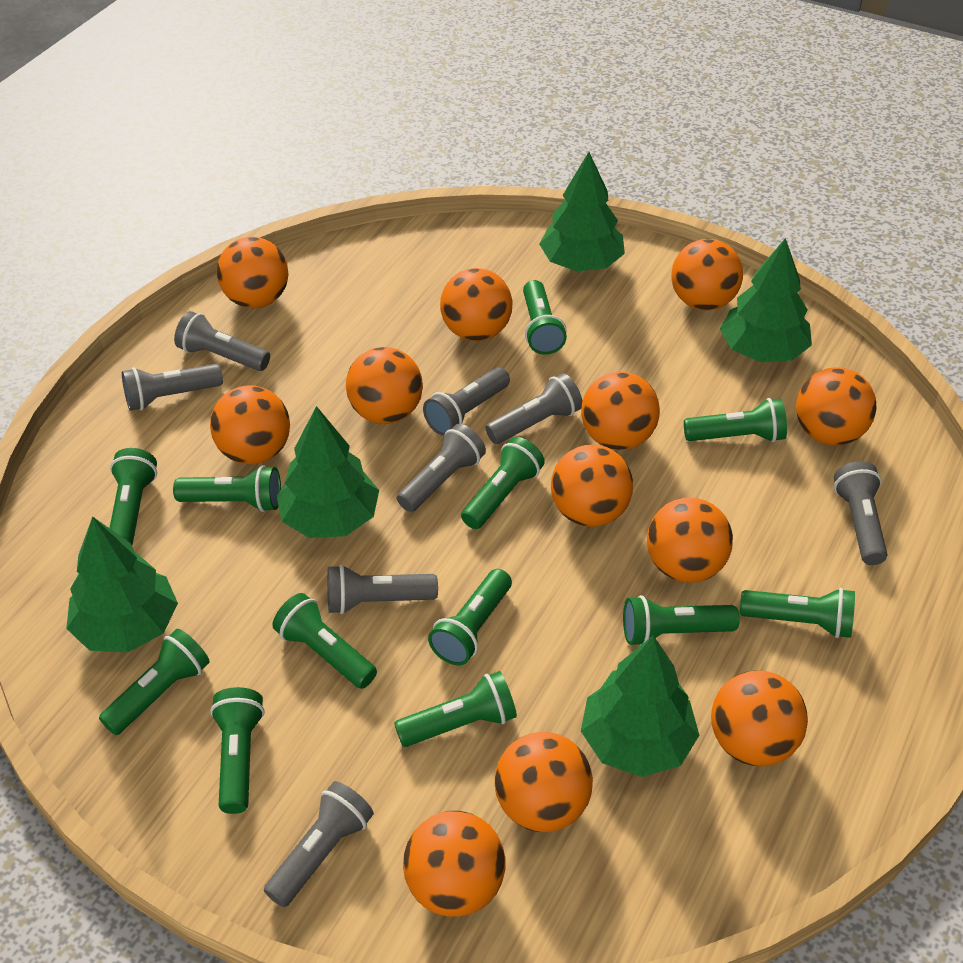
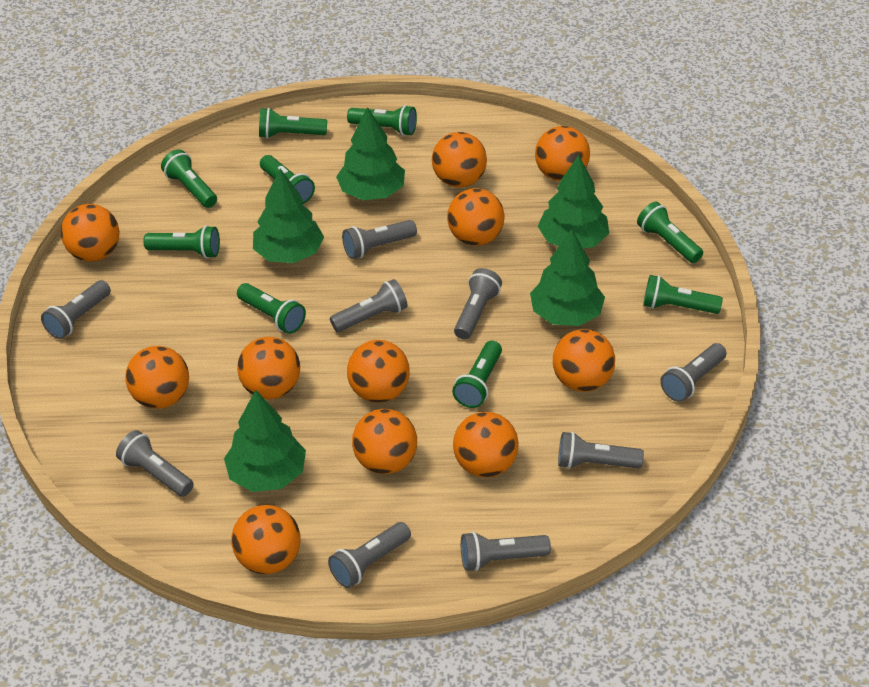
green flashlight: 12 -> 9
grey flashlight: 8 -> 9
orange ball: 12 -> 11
- - -
HOW TO COMPLETE THIS TASK => Return every line of the data above in which "flashlight" appears.

SOLUTION TO THIS TASK =>
green flashlight: 12 -> 9
grey flashlight: 8 -> 9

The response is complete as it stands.